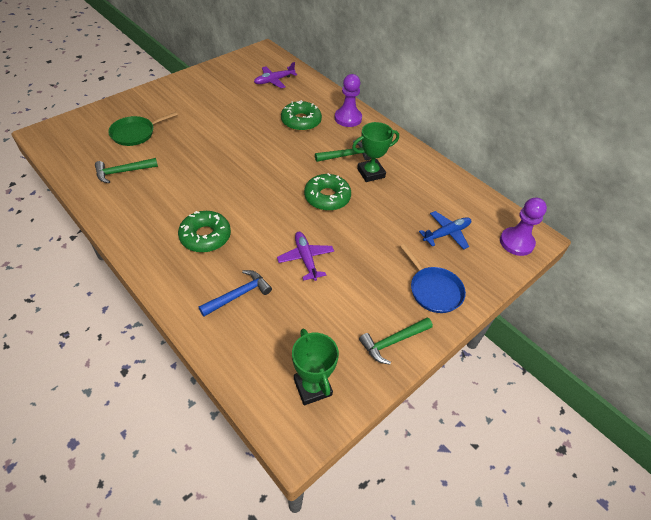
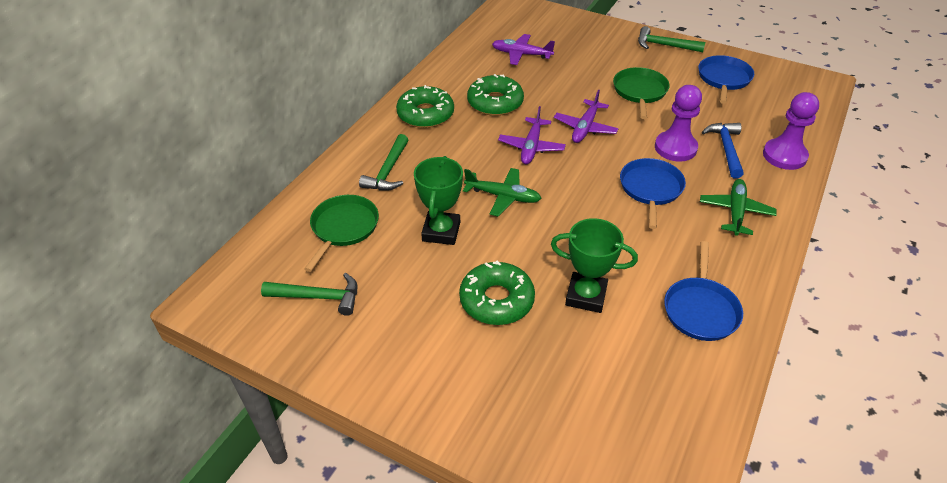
blue pan: 1 -> 3
blue plane: 1 -> 0
green pan: 1 -> 2
green plane: 0 -> 2
purple plane: 2 -> 3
________
■ What to produce
Everything from the line containing "blue plane: 1 -> 0" down to the last line of the entries is to be returned exactly, both ends included, and nothing beyond it.

■ Solution
blue plane: 1 -> 0
green pan: 1 -> 2
green plane: 0 -> 2
purple plane: 2 -> 3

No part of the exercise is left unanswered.